Directions: Which lines run from the one containing "purple traffic cone: 0 -> 2" to the end of the entries? Quote them exactly, and nothing else.

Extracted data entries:
=-=-=-=-=

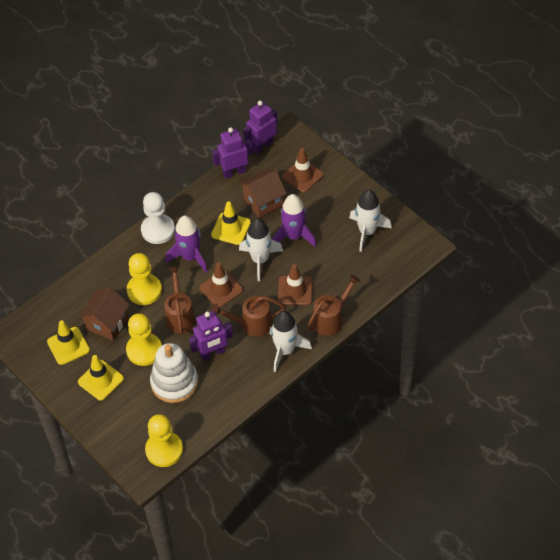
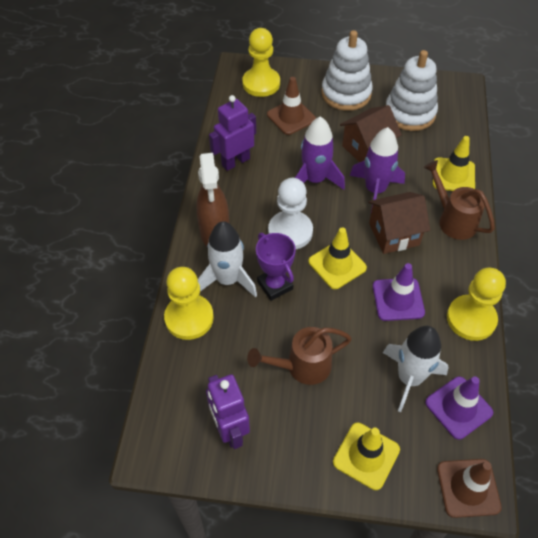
brown spray bottle: 0 -> 1
brown traffic cone: 3 -> 2
brown watering can: 3 -> 2
purple robot: 3 -> 2
purple traffic cone: 0 -> 2
purple trophy: 0 -> 1
white rocket: 3 -> 2
white stacking toy: 1 -> 2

=-=-=-=-=

Your response:
purple traffic cone: 0 -> 2
purple trophy: 0 -> 1
white rocket: 3 -> 2
white stacking toy: 1 -> 2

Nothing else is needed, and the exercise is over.